EXERCISE INPUT section start

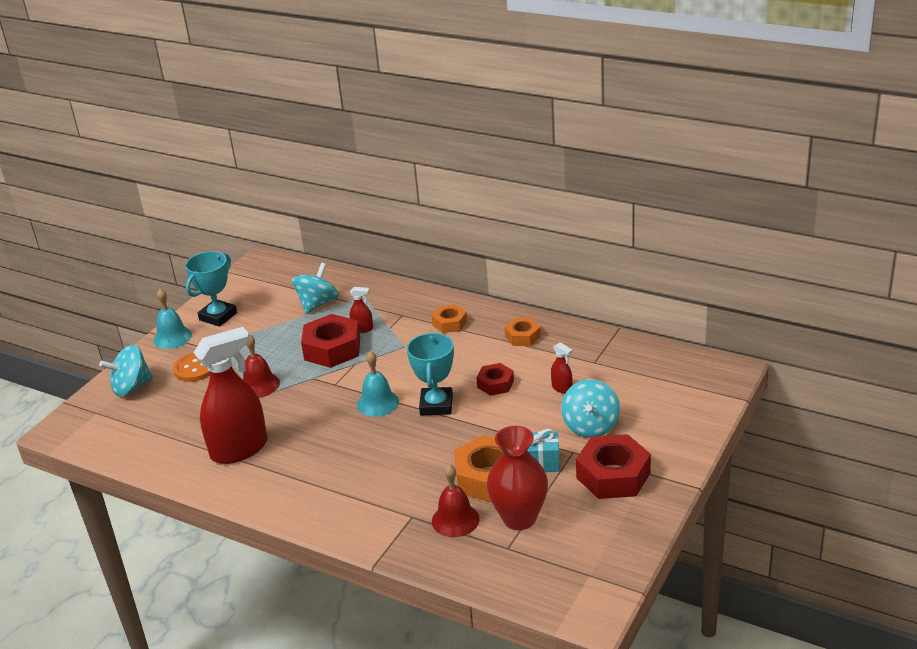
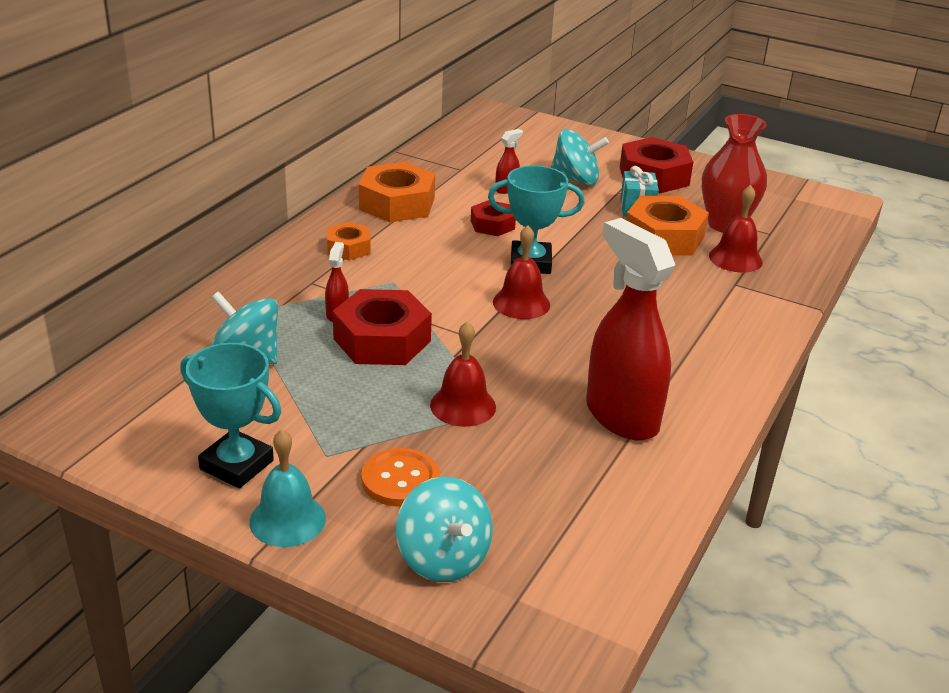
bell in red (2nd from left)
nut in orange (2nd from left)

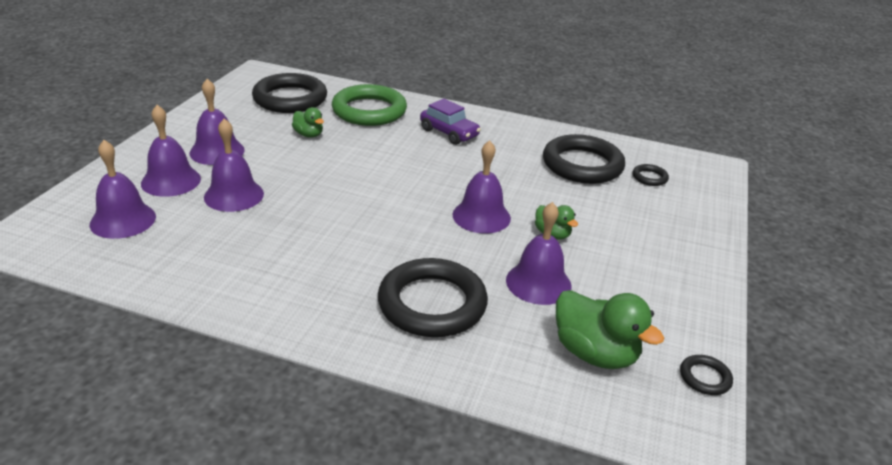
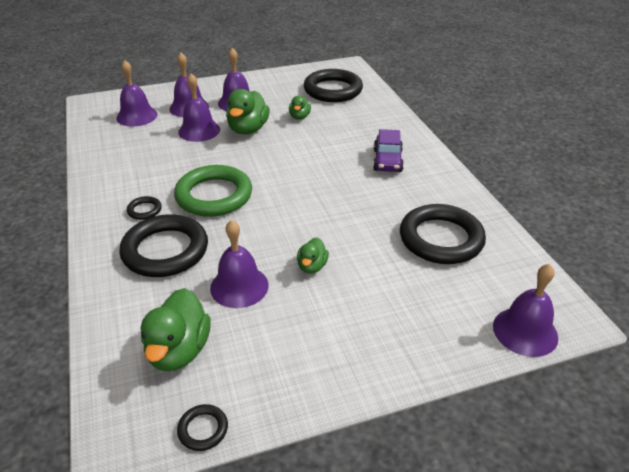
ring in green
bell in purple (6th from left)
ring in black (1st from left)
duck in green (2nd from left)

EXERCISE INPUT section end

AIM OF THE EXERCISE :: Return the records above verbatim, leaving out images.

SOLUTION BELOW ::
bell in red (2nd from left)
nut in orange (2nd from left)

ring in green
bell in purple (6th from left)
ring in black (1st from left)
duck in green (2nd from left)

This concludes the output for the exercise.